▸ What is expected:
Set down exactly the lines that run from the line with "J3 pin 2: GND -> AC2" to the end of the data, and nothing else.

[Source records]
---
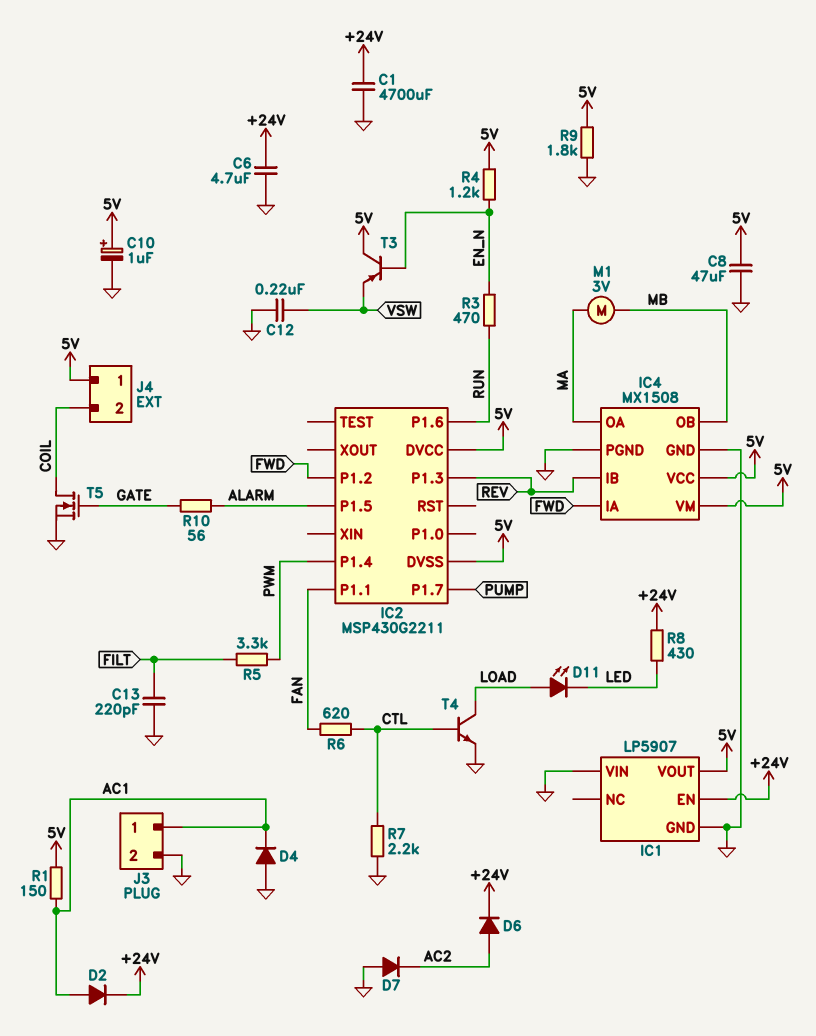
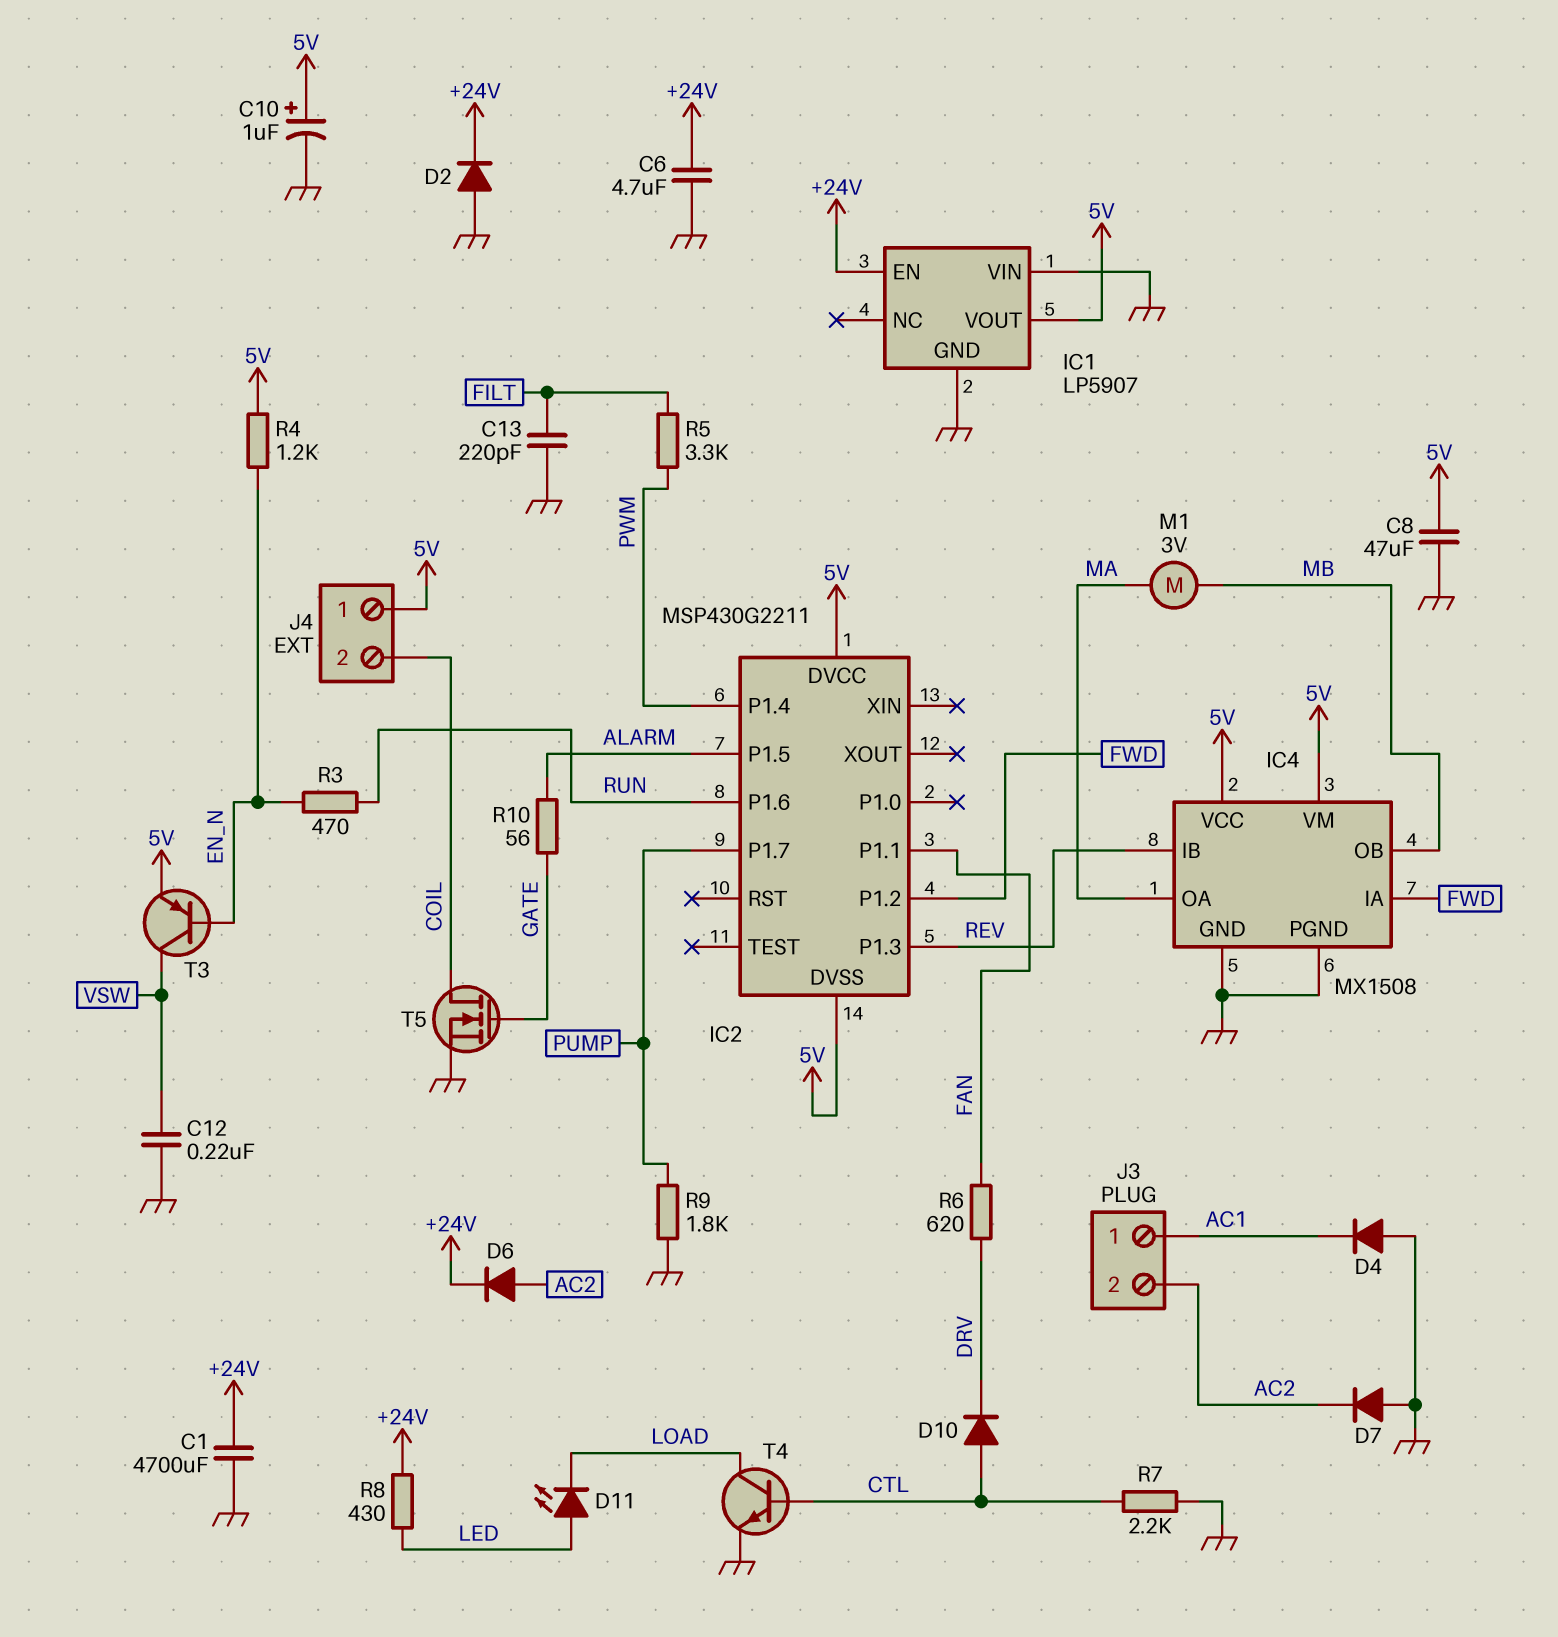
D2: diode (A AC1, K +24V) -> diode (A GND, K +24V)
D10: none -> diode (A CTL, K DRV)
D11: LED (A LOAD, K LED) -> LED (A LED, K LOAD)
J3 pin 2: GND -> AC2
R1: 150 (5V, AC1) -> none
R6: 620 (CTL, FAN) -> 620 (DRV, FAN)
R9: 1.8k (5V, GND) -> 1.8k (GND, PUMP)
T3: PNP (B EN_N, C 5V, E VSW) -> PNP (B EN_N, C VSW, E 5V)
---
▸ Exercise answer:
J3 pin 2: GND -> AC2
R1: 150 (5V, AC1) -> none
R6: 620 (CTL, FAN) -> 620 (DRV, FAN)
R9: 1.8k (5V, GND) -> 1.8k (GND, PUMP)
T3: PNP (B EN_N, C 5V, E VSW) -> PNP (B EN_N, C VSW, E 5V)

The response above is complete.